• [DATA FOR REVIEW]:
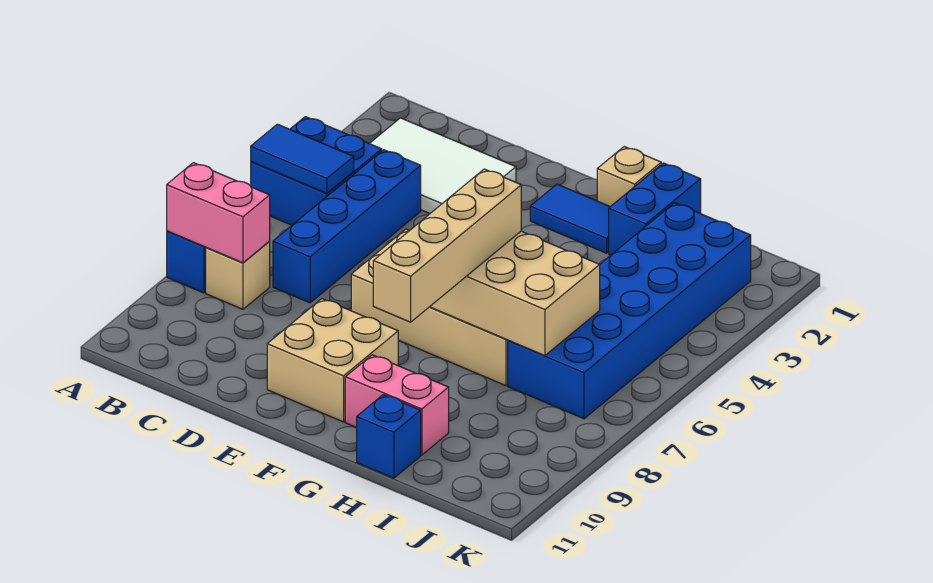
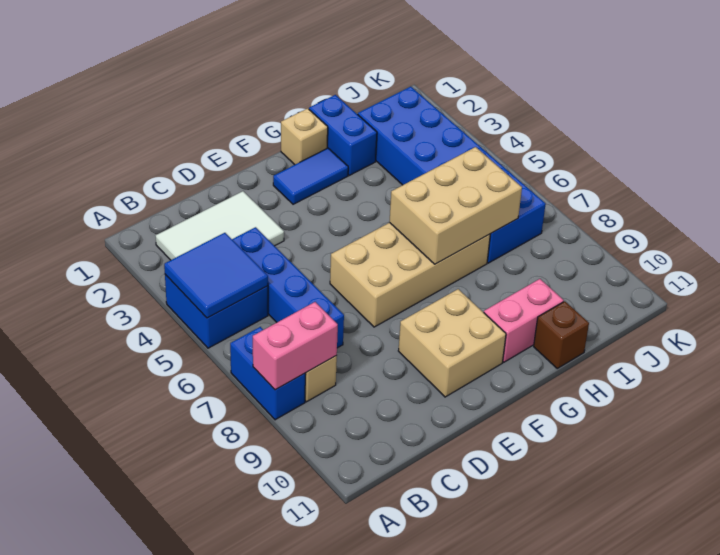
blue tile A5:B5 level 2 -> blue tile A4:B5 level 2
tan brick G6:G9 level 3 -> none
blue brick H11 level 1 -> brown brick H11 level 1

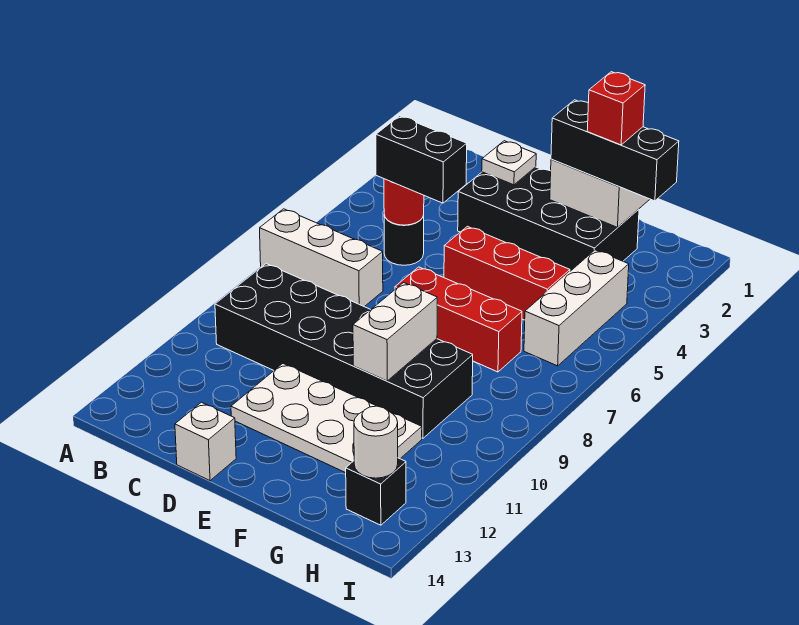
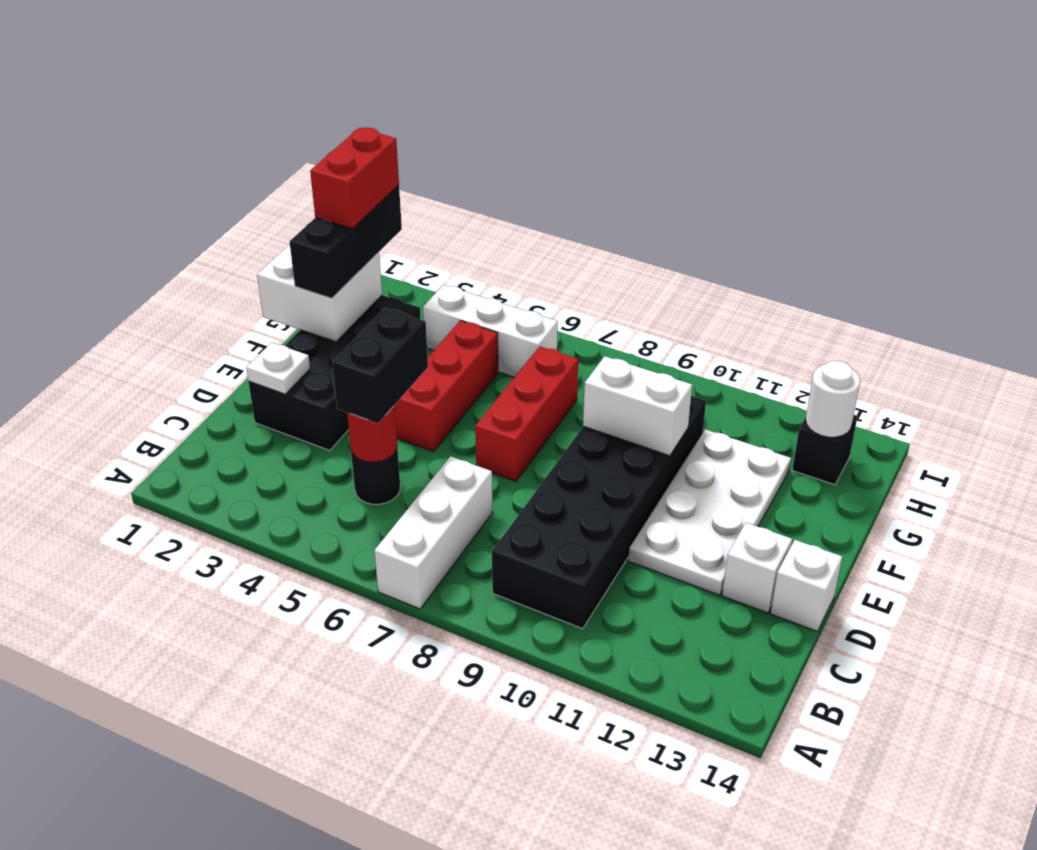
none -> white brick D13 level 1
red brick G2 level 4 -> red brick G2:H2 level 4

• [TASK REQUIREMENTS]: Each entry, word for word, belongs in your answer; each picture does not.

• [RESULT OF THIS TASK]:
blue tile A5:B5 level 2 -> blue tile A4:B5 level 2
tan brick G6:G9 level 3 -> none
blue brick H11 level 1 -> brown brick H11 level 1

none -> white brick D13 level 1
red brick G2 level 4 -> red brick G2:H2 level 4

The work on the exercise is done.